_DATA BLOCK_.
· · · · ·

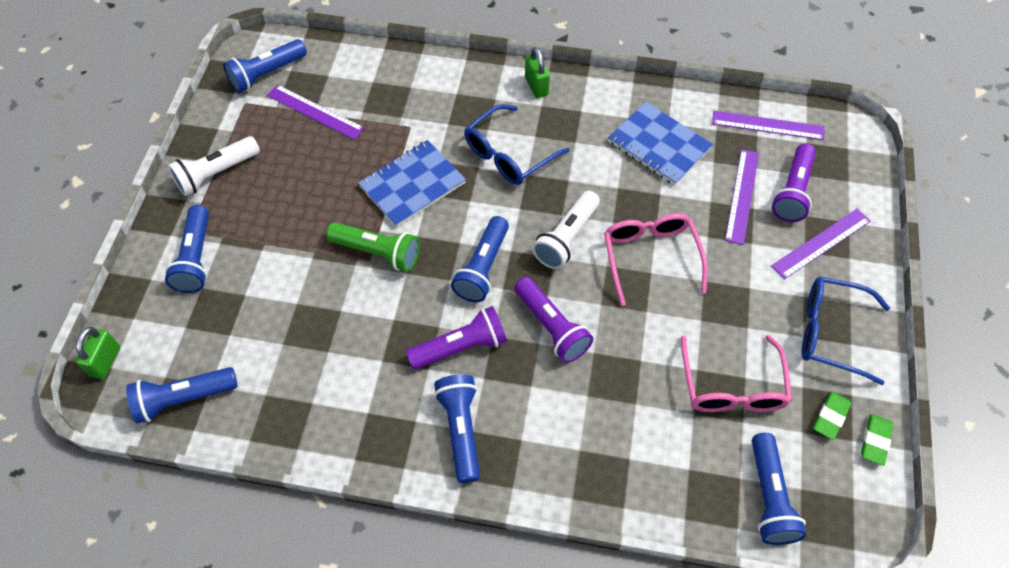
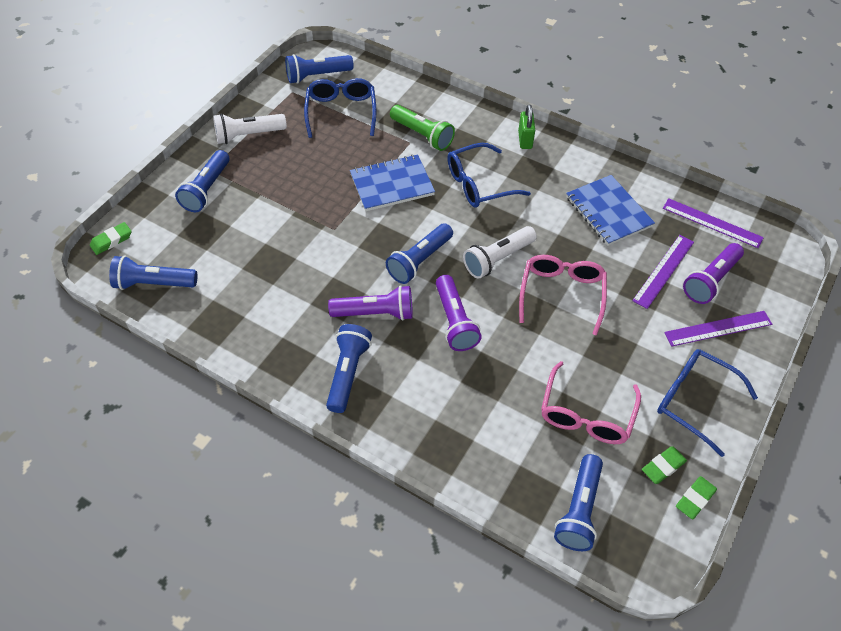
camera: 20 degrees right, 5 degrees down
(106, 361) = (111, 241): green padlock -> green eraser
(315, 112) = (341, 112): purple ruler -> blue glasses
(377, 252) = (343, 225): green flashlight -> green flashlight (422, 135)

· · · · ·

_WORK INSTRUCTIONS_. Repeat the data word for word, excluding any image.

_WRITTEN ANSWER_.
camera: 20 degrees right, 5 degrees down
(106, 361) = (111, 241): green padlock -> green eraser
(315, 112) = (341, 112): purple ruler -> blue glasses
(377, 252) = (343, 225): green flashlight -> green flashlight (422, 135)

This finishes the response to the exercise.